Data for this task ->
########
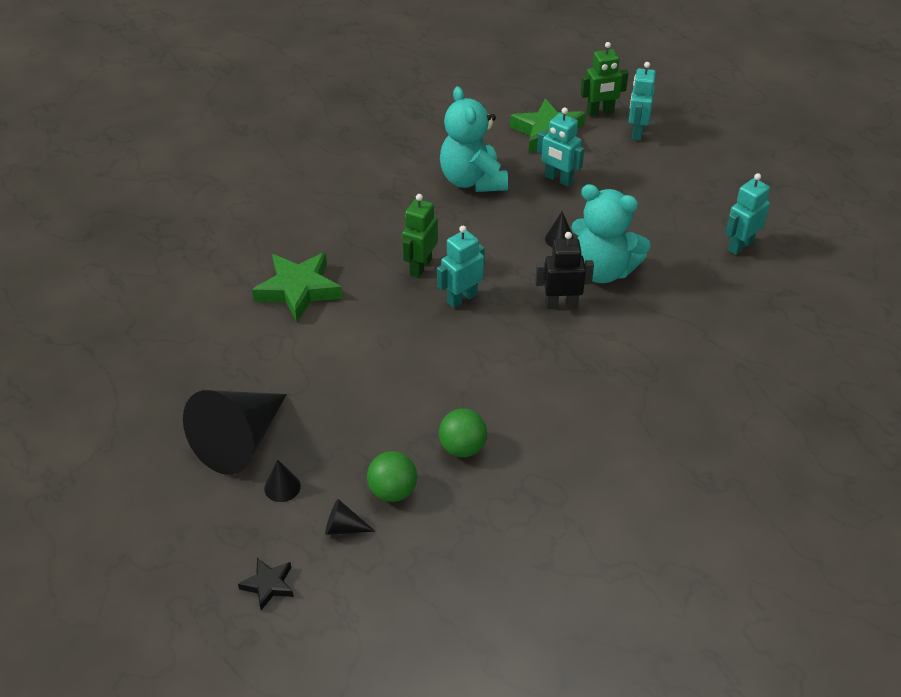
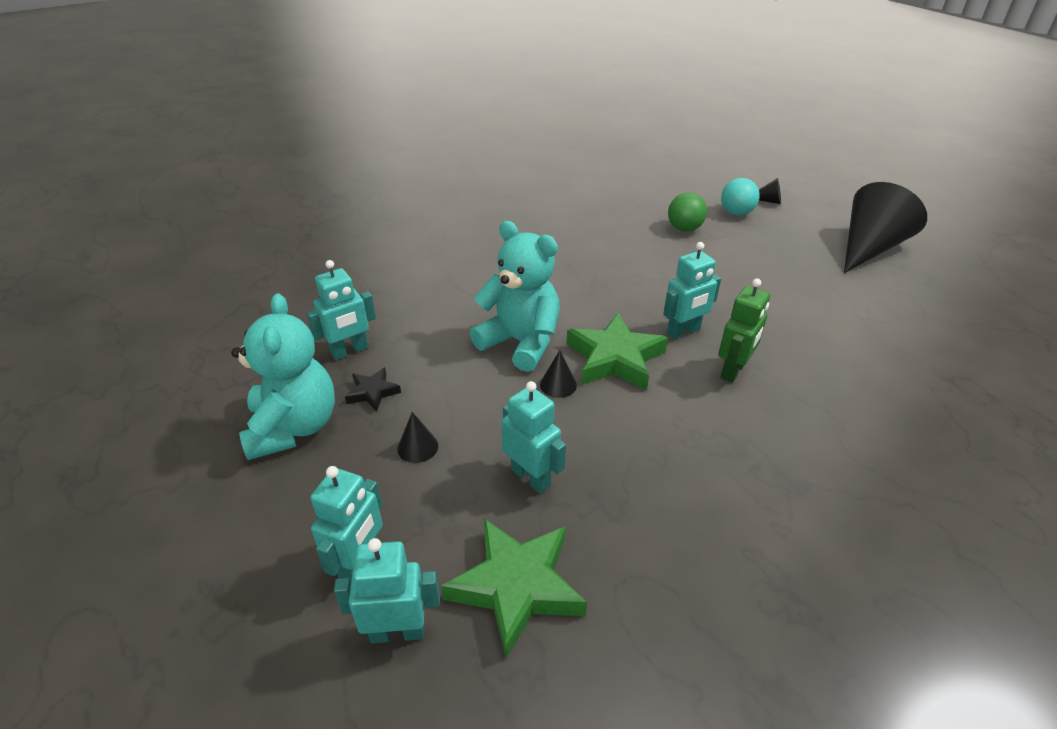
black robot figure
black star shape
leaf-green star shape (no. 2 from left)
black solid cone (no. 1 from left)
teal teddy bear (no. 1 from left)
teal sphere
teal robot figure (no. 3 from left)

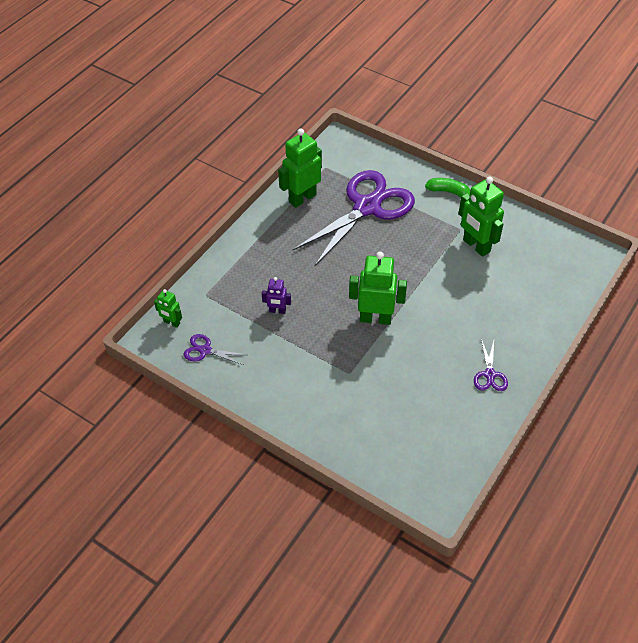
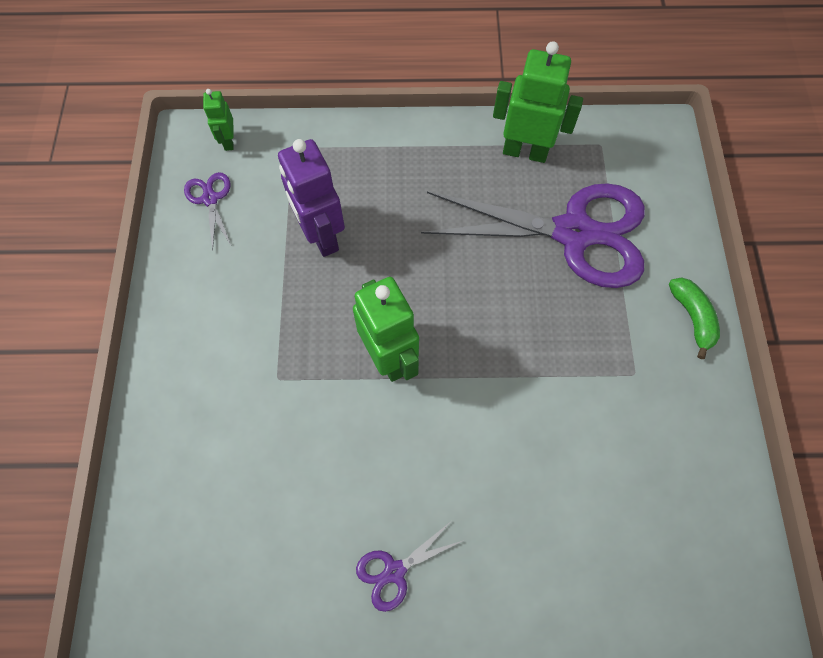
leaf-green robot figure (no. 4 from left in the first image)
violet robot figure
########
Task details -> If an entry contains a picture, leave it out and repeat the rest exactly.

Your response ->
black robot figure
black star shape
leaf-green star shape (no. 2 from left)
black solid cone (no. 1 from left)
teal teddy bear (no. 1 from left)
teal sphere
teal robot figure (no. 3 from left)

leaf-green robot figure (no. 4 from left in the first image)
violet robot figure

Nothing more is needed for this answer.